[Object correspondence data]
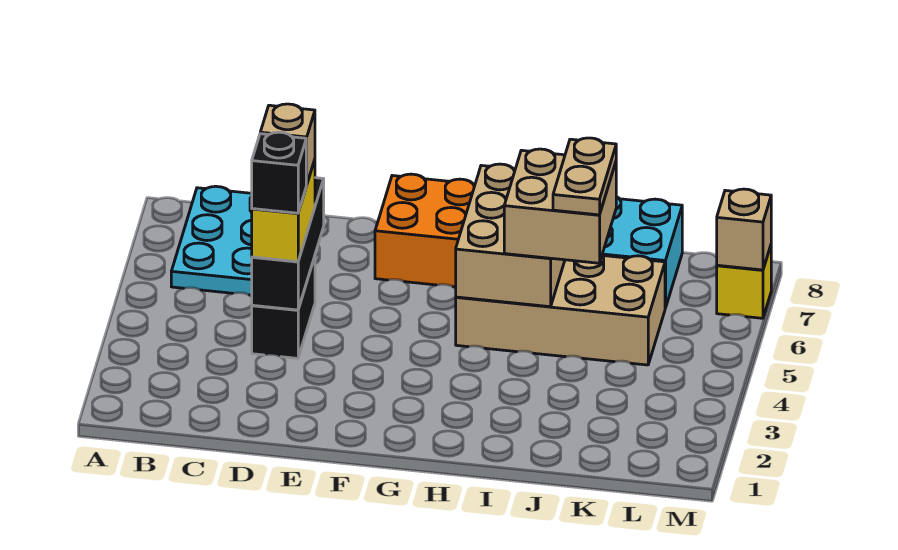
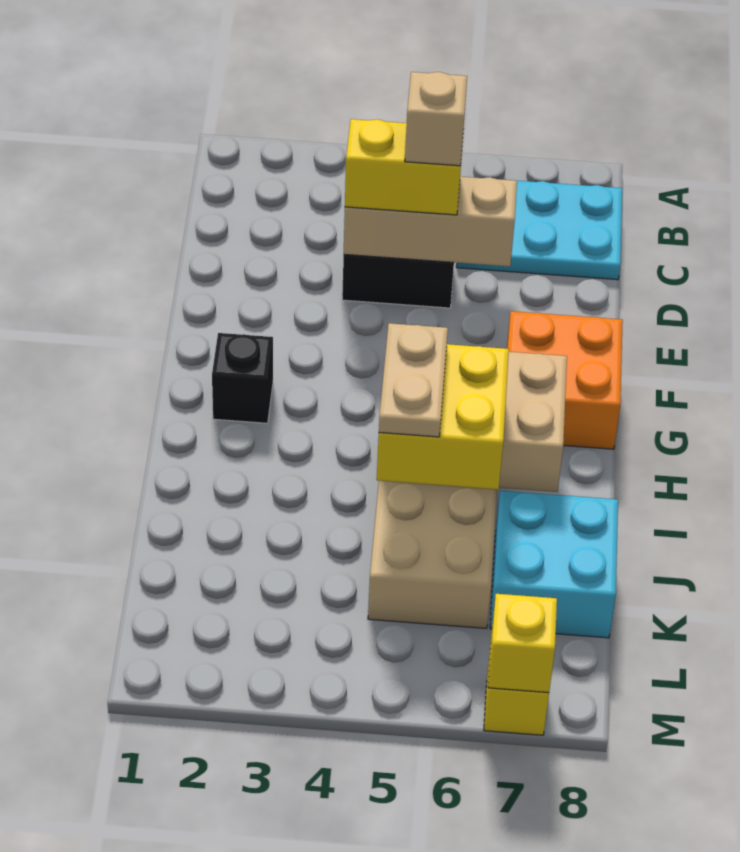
black brick D4:D6 level 2 -> tan brick D4:D6 level 2
black brick D4 level 4 -> black brick G2 level 1
tan brick I5:J6 level 3 -> yellow brick I5:J6 level 3
tan plate J5:J6 level 4 -> tan plate I5:J5 level 4
tan brick M7 level 2 -> yellow brick M7 level 2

**WORK INSTRUCTIONS**
Out of the preceding entries, pull each line that contains the word "yellow".

**RESPONSE TO THIS EXERCISE**
tan brick I5:J6 level 3 -> yellow brick I5:J6 level 3
tan brick M7 level 2 -> yellow brick M7 level 2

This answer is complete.